[Scene comparison data]
___

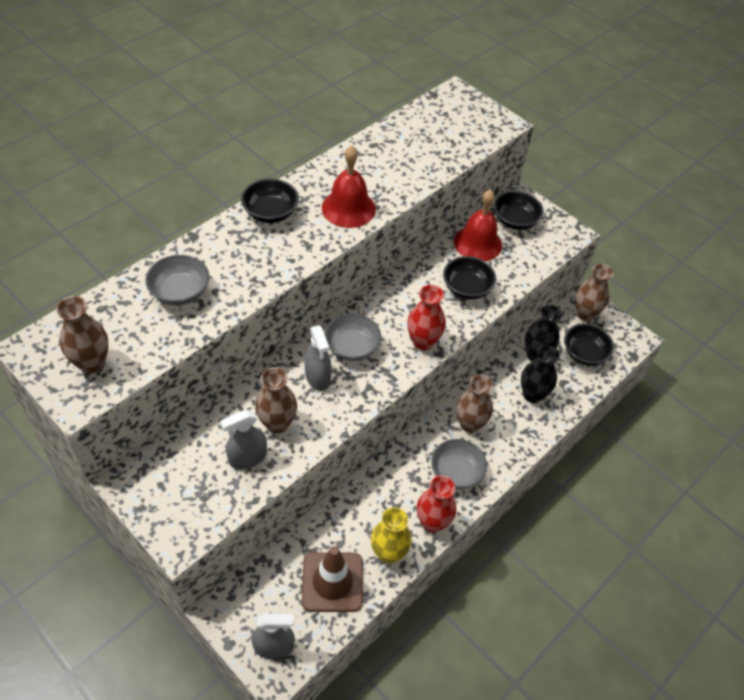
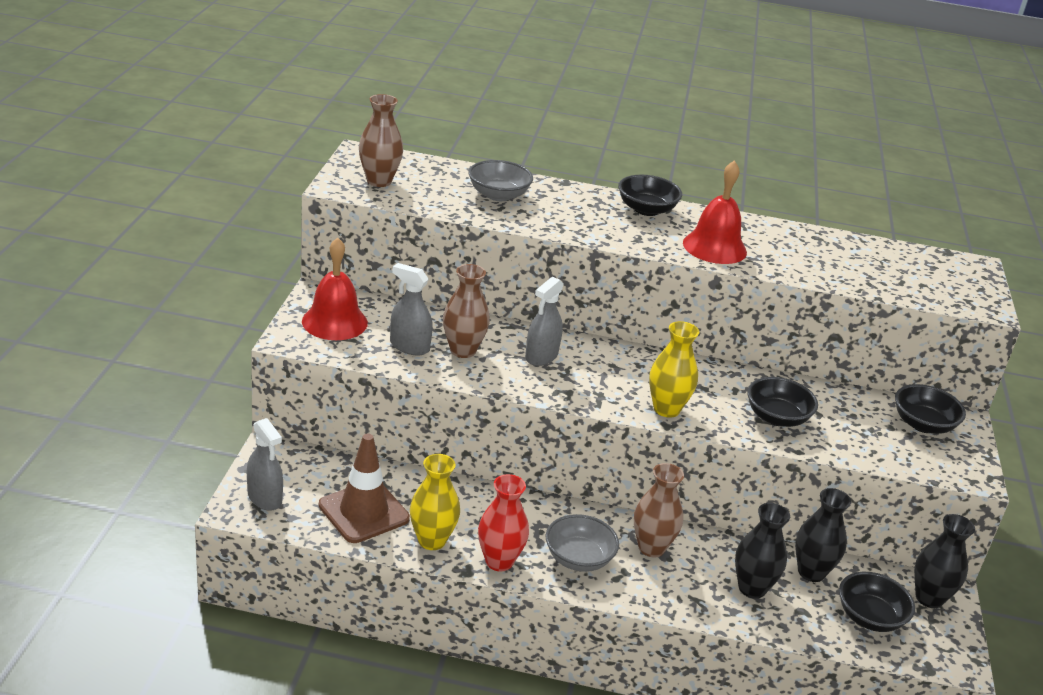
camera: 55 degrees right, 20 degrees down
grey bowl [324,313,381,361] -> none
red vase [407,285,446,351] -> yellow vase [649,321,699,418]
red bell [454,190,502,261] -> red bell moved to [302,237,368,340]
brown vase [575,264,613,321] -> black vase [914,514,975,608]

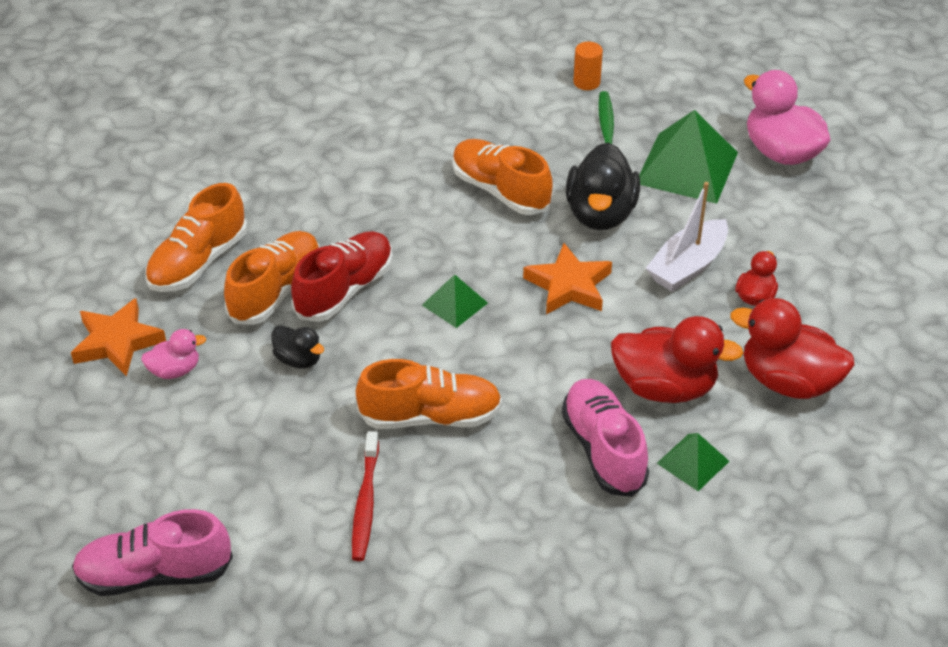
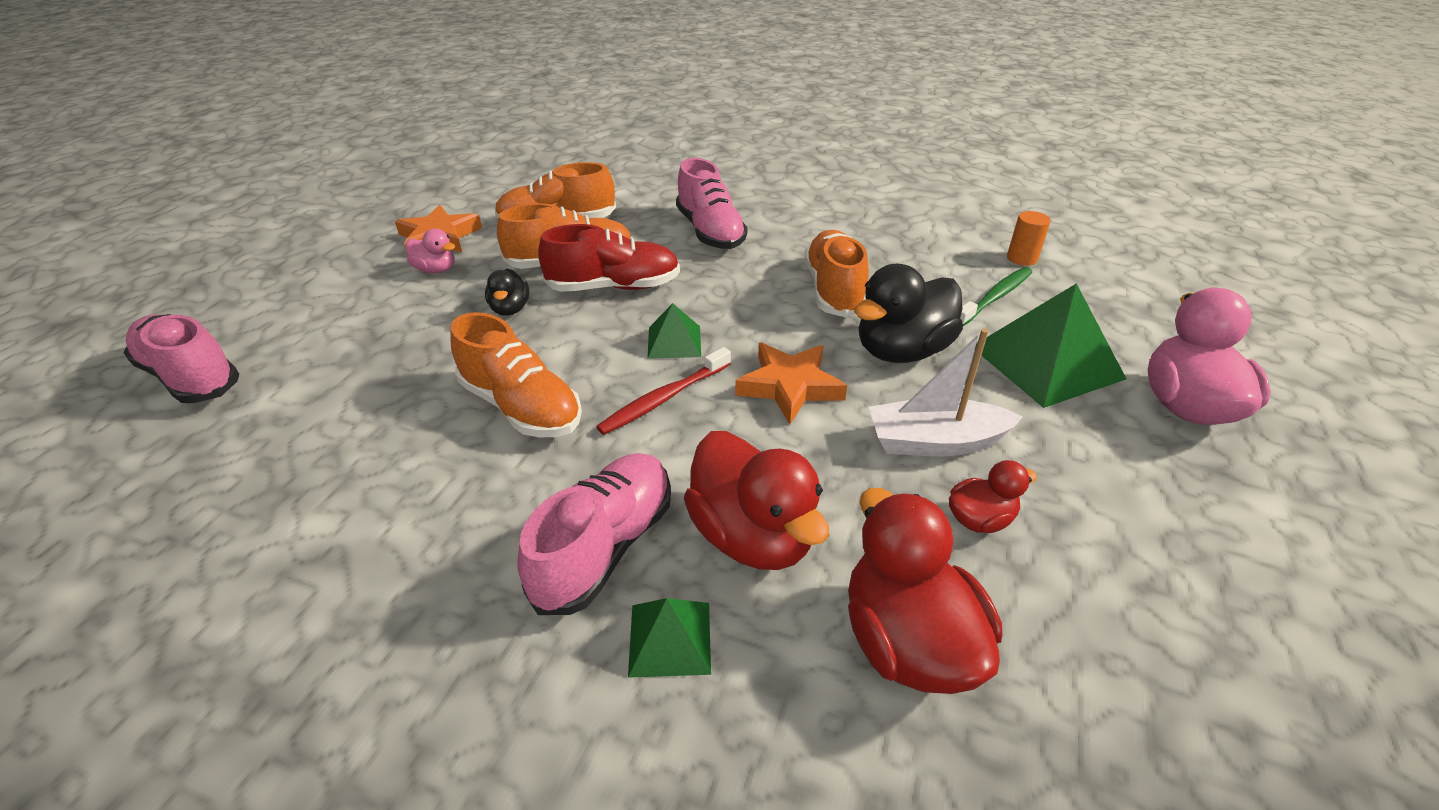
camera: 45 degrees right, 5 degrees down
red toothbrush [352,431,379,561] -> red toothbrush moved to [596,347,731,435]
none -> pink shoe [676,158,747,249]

___

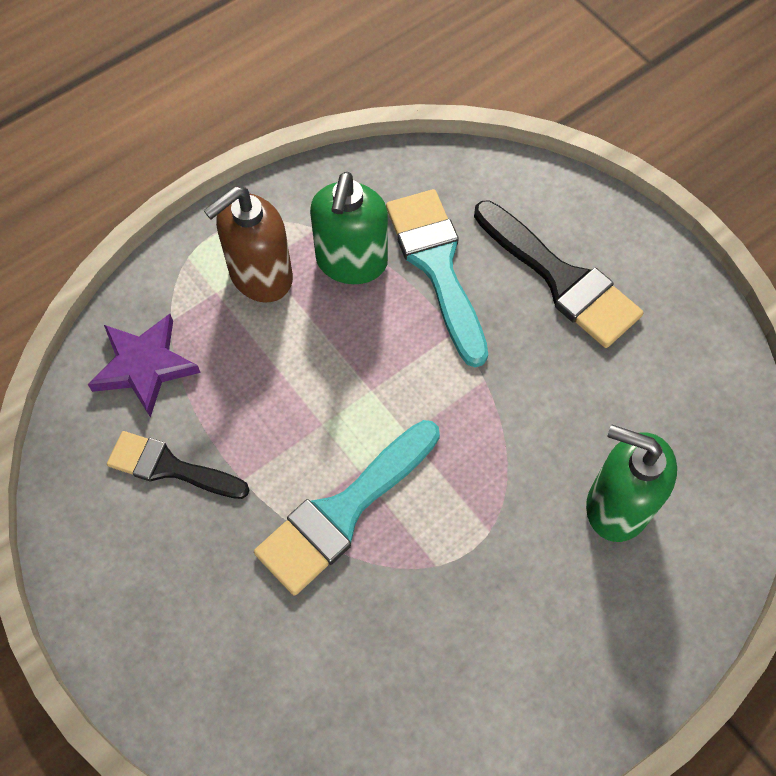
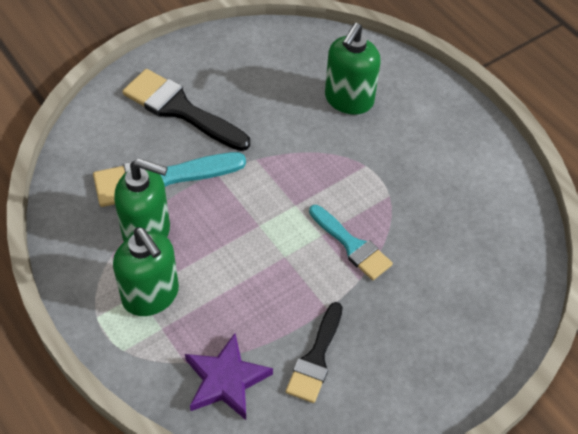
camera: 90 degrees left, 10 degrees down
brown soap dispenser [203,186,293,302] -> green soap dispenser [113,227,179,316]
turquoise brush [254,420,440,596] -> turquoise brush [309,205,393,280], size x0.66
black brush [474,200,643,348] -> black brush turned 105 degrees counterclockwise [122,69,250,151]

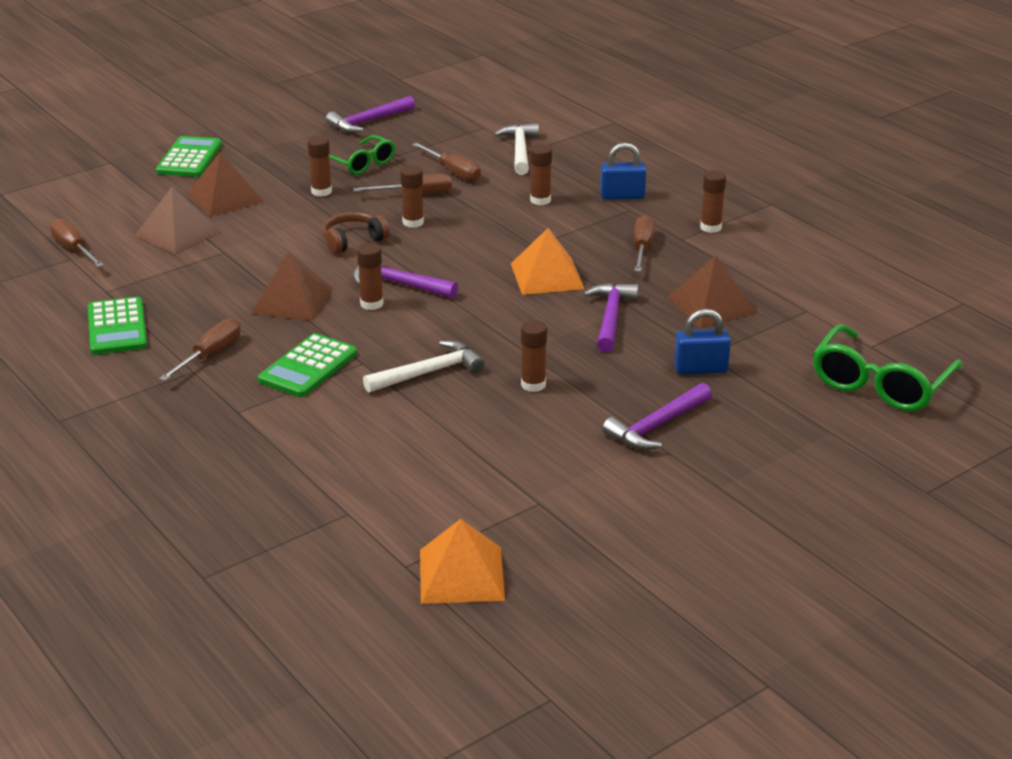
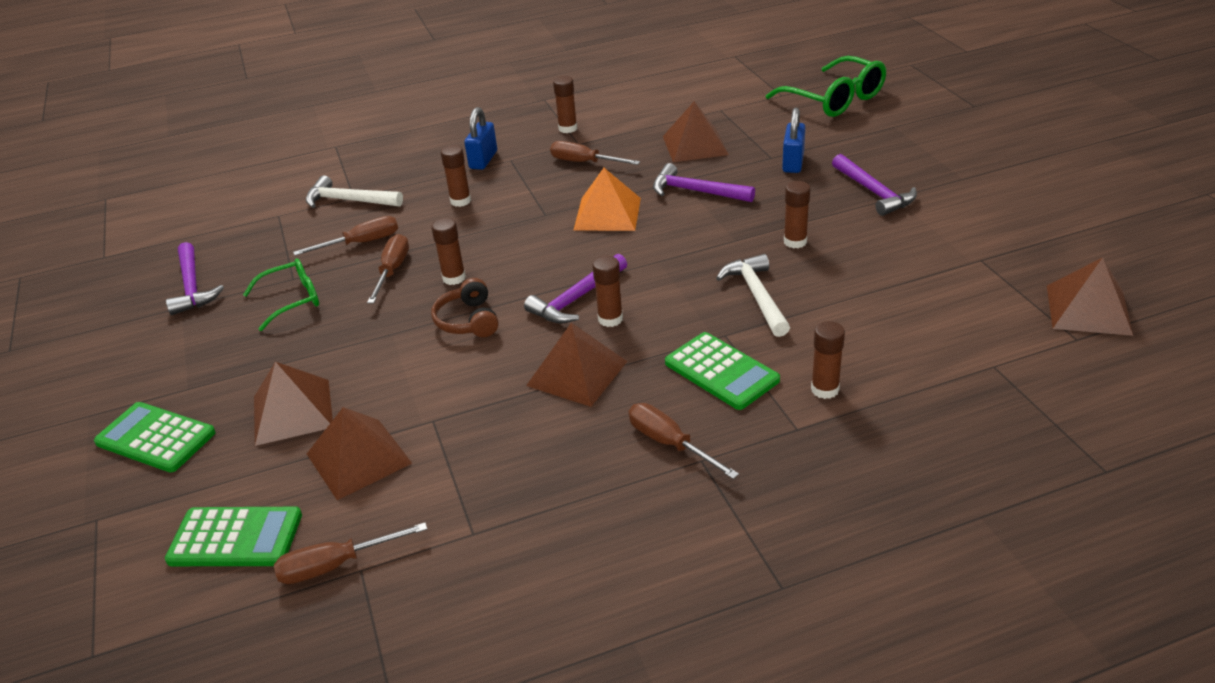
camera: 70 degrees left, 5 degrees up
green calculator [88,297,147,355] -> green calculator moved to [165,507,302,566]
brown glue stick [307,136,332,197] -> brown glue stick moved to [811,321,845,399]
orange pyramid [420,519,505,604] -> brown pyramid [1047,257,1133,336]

___

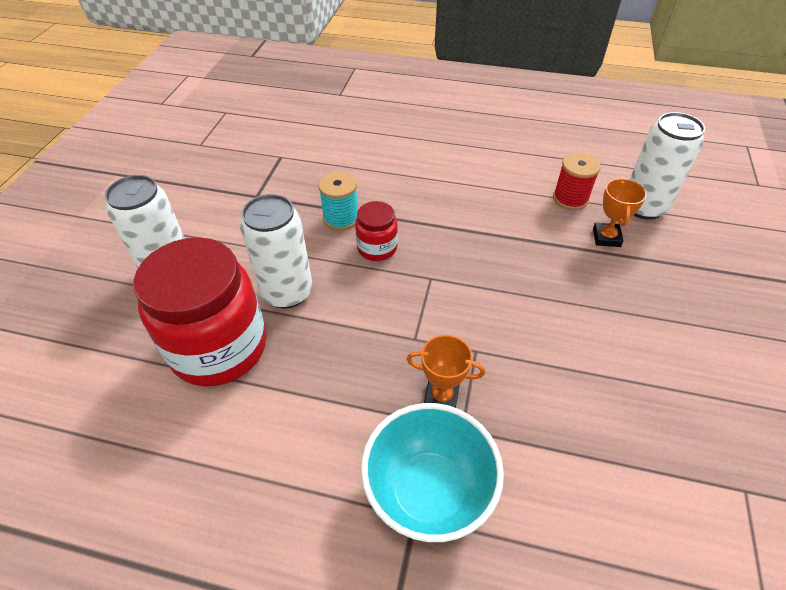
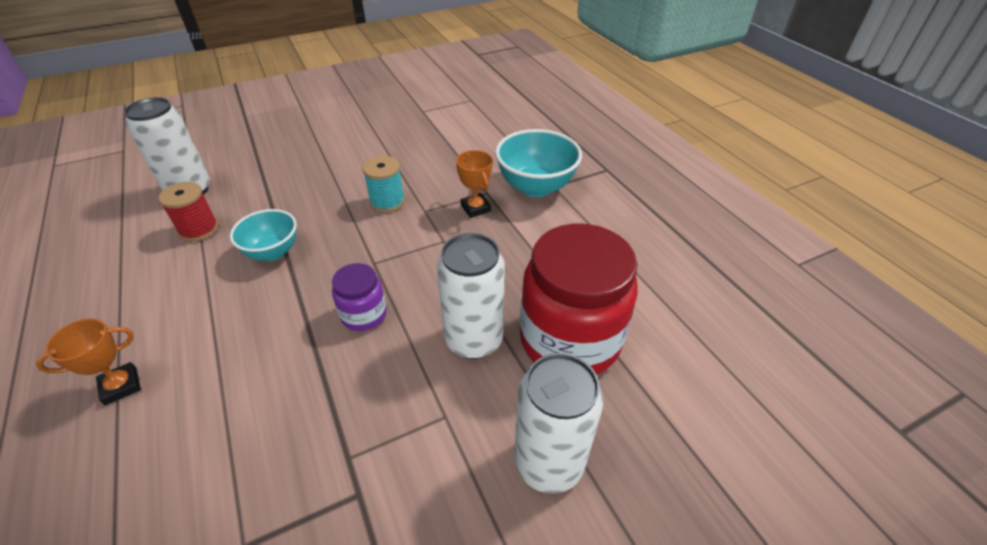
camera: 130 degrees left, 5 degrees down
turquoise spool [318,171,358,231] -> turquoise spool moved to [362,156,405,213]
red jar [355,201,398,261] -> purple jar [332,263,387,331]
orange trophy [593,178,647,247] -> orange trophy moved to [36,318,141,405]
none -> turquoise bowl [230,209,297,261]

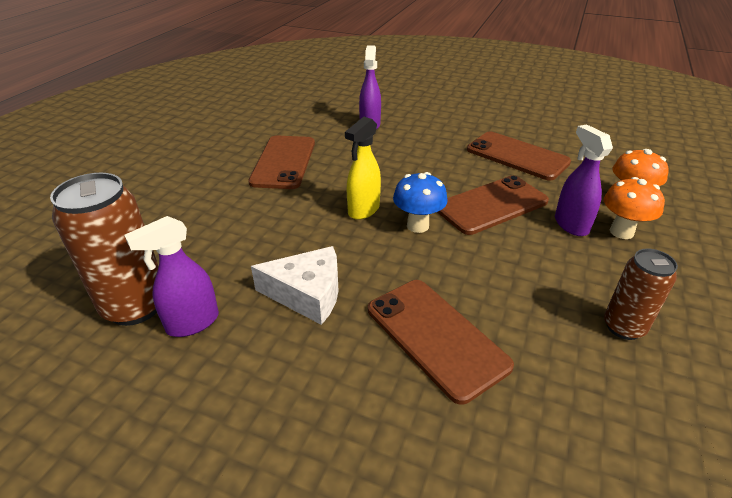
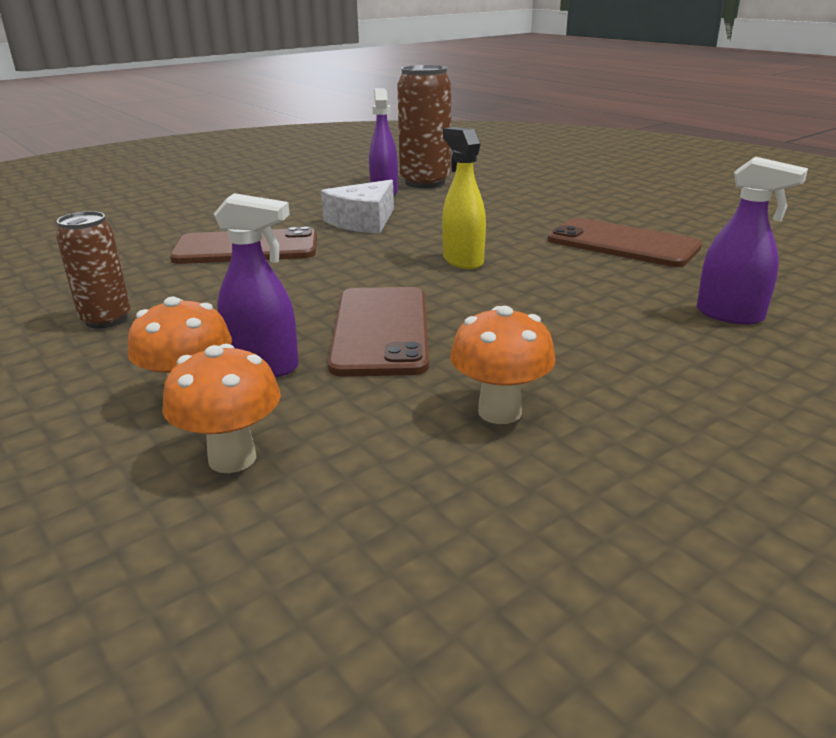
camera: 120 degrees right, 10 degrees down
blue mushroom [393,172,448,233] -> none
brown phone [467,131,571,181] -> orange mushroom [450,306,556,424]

___

- How to complete this task -
List every line above that holds the word "bowl".

- Problem solution -
grey bowl [324,313,381,361] -> none
none -> turquoise bowl [230,209,297,261]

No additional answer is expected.